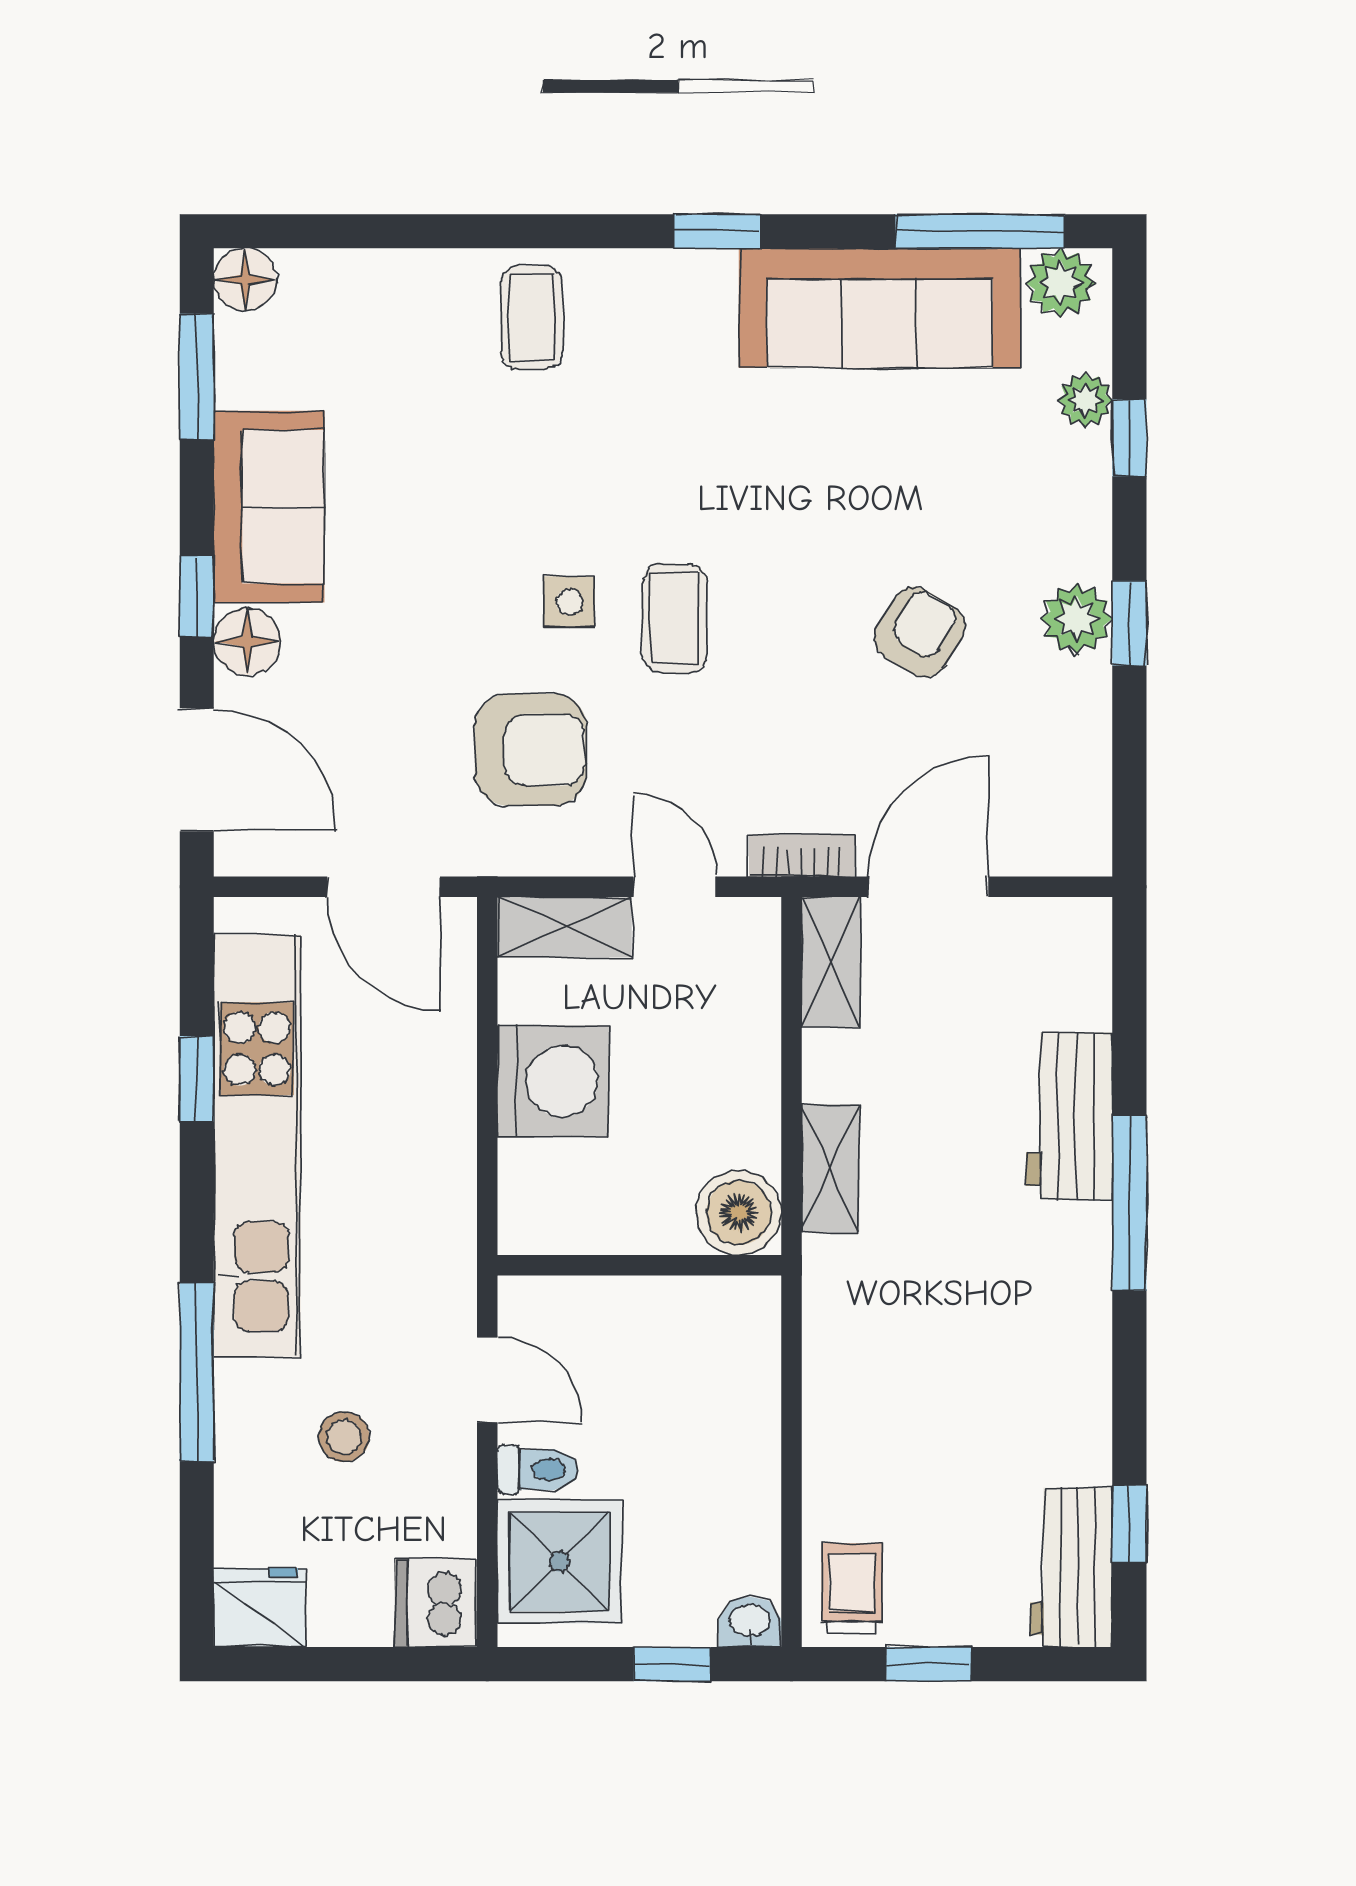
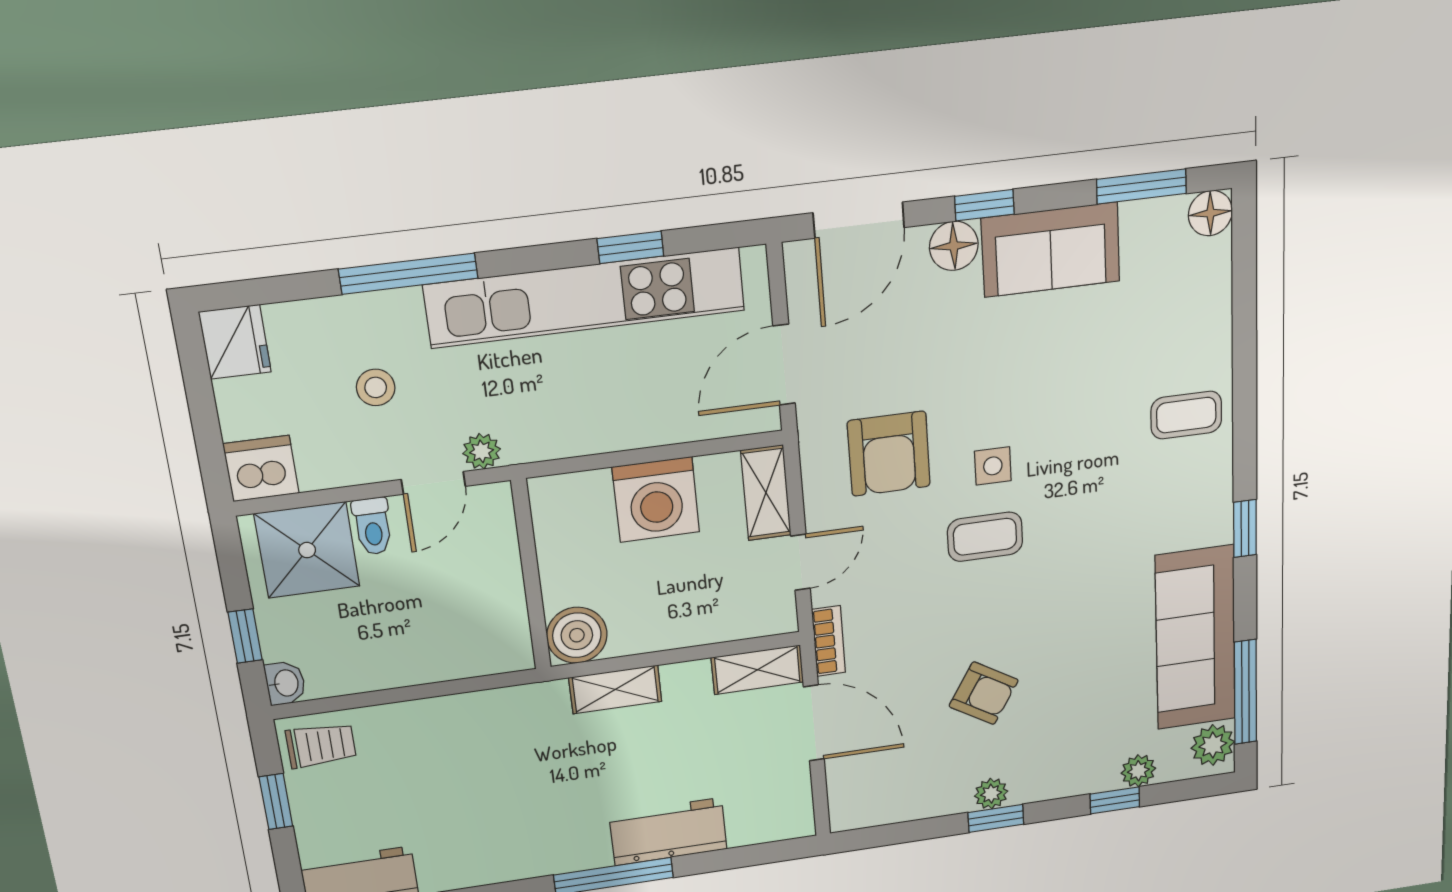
plant: (1077, 619) -> (991, 794), width x0.73, depth x0.73
plant: (451, 1310) -> (482, 451), added

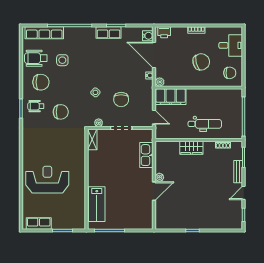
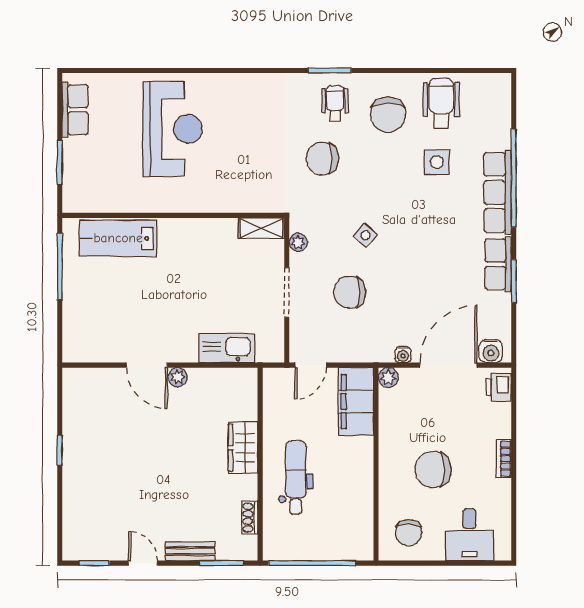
row of seats: (44, 33) -> (498, 192), moved
chair: (201, 62) -> (433, 469), turned 105
chair: (61, 112) -> (322, 159), turned 90
dental chair: (205, 124) -> (296, 477), turned 180

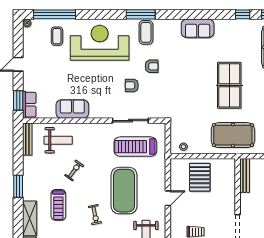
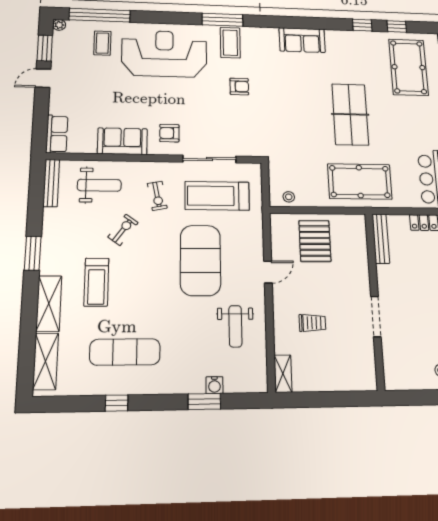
armchair: (132, 85) -> (169, 133), moved
window: (18, 100) -> (45, 48), moved
exercise bike: (95, 215) -> (157, 196), moved

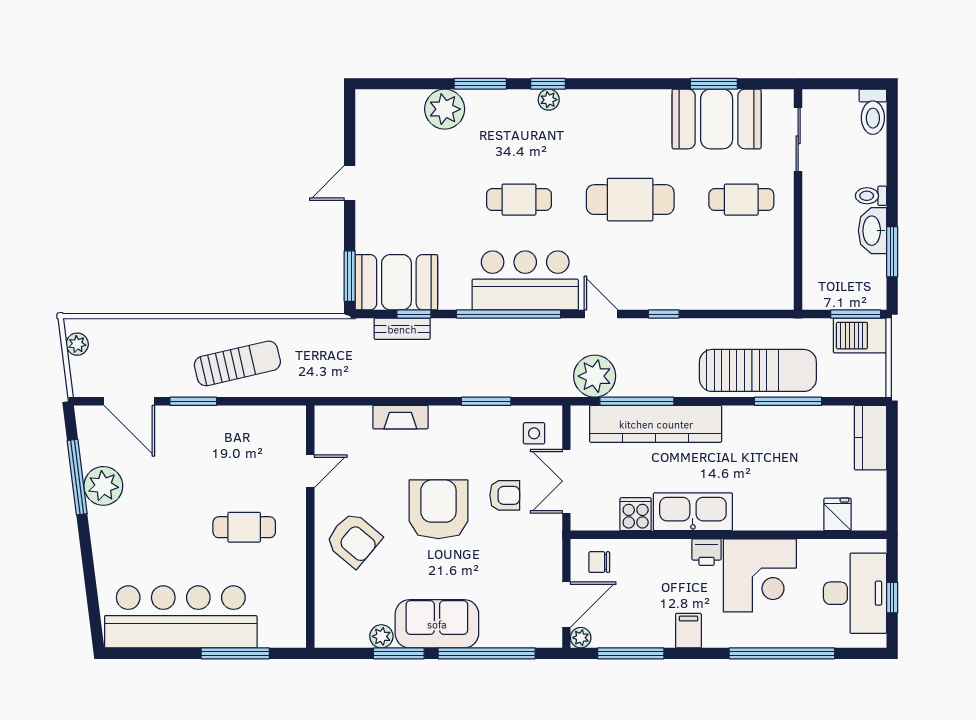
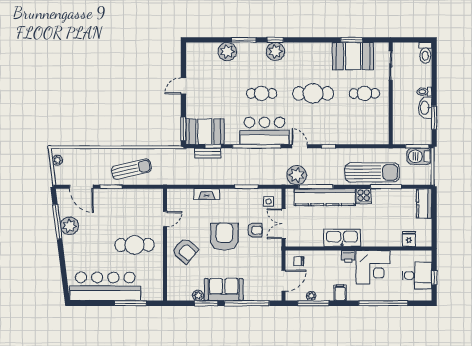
plant: (549, 100) -> (275, 51), width x1.88, depth x1.88
cooker: (636, 514) -> (364, 196), moved, turned 180
cafe table: (244, 527) -> (135, 245), width x1.37, depth x1.35
desk: (855, 593) -> (417, 275), width x0.73
plant: (581, 638) -> (311, 296), moved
....................
Task prompt:
Quote, exactly and only, the lines from the first line of the data above through the line containing "dental chair: (205, 124)". The pictures do not belong in it.

Response to this task:
plant: (1077, 619) -> (991, 794), width x0.73, depth x0.73
plant: (451, 1310) -> (482, 451), added

row of seats: (44, 33) -> (498, 192), moved
chair: (201, 62) -> (433, 469), turned 105
chair: (61, 112) -> (322, 159), turned 90
dental chair: (205, 124) -> (296, 477), turned 180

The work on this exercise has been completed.